▶

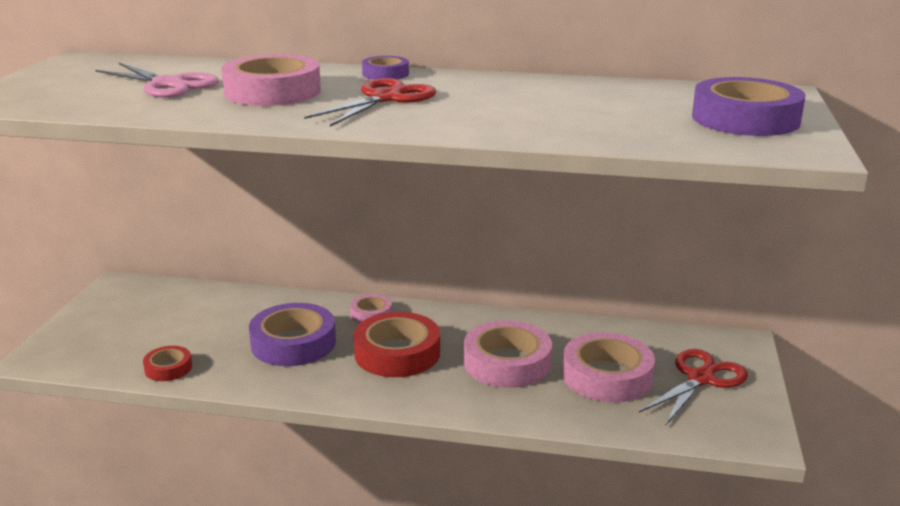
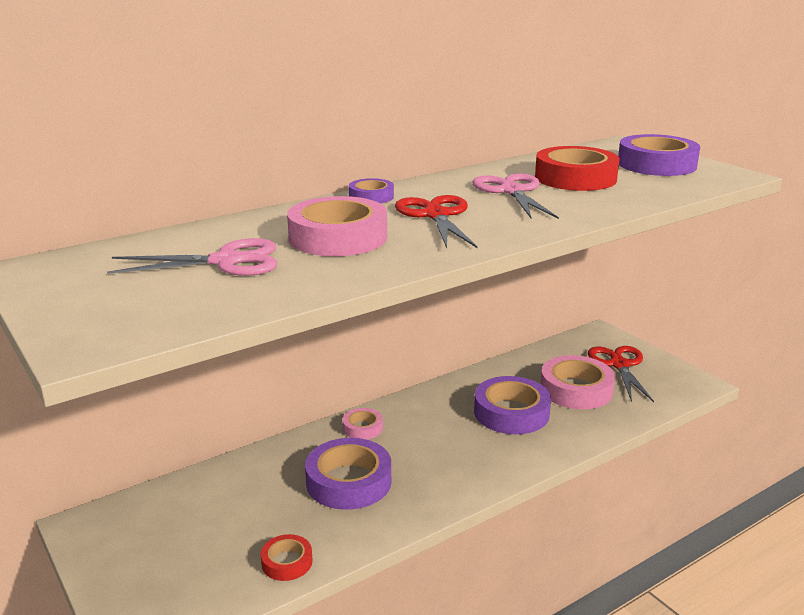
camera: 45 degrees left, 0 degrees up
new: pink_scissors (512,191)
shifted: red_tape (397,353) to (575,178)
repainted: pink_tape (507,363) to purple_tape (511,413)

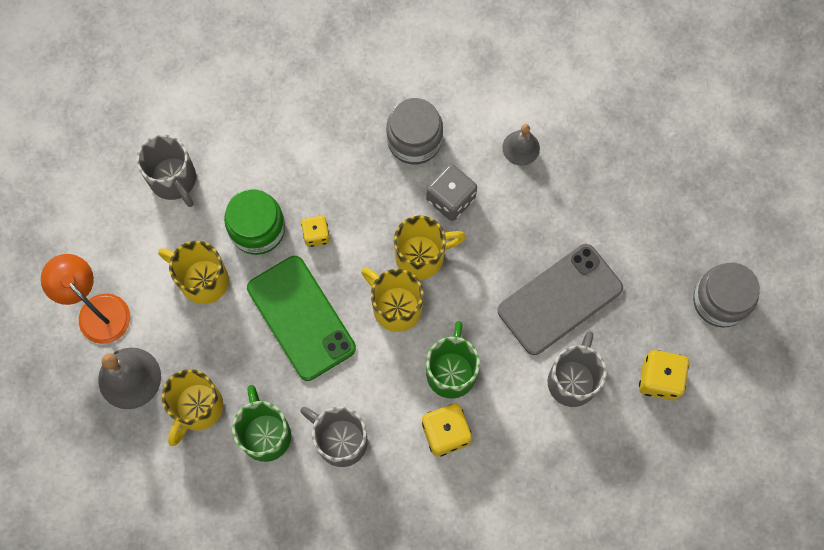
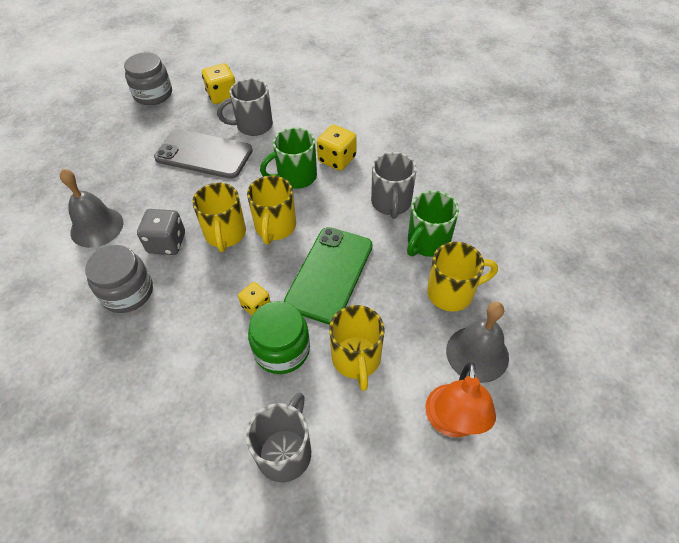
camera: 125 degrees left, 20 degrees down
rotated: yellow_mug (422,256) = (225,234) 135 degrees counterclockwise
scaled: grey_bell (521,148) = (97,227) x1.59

◀

* **Required action**: Please copy the preceding records exactly and omit the images.

* **Worked solution**:
camera: 45 degrees left, 0 degrees up
new: pink_scissors (512,191)
shifted: red_tape (397,353) to (575,178)
repainted: pink_tape (507,363) to purple_tape (511,413)

camera: 125 degrees left, 20 degrees down
rotated: yellow_mug (422,256) = (225,234) 135 degrees counterclockwise
scaled: grey_bell (521,148) = (97,227) x1.59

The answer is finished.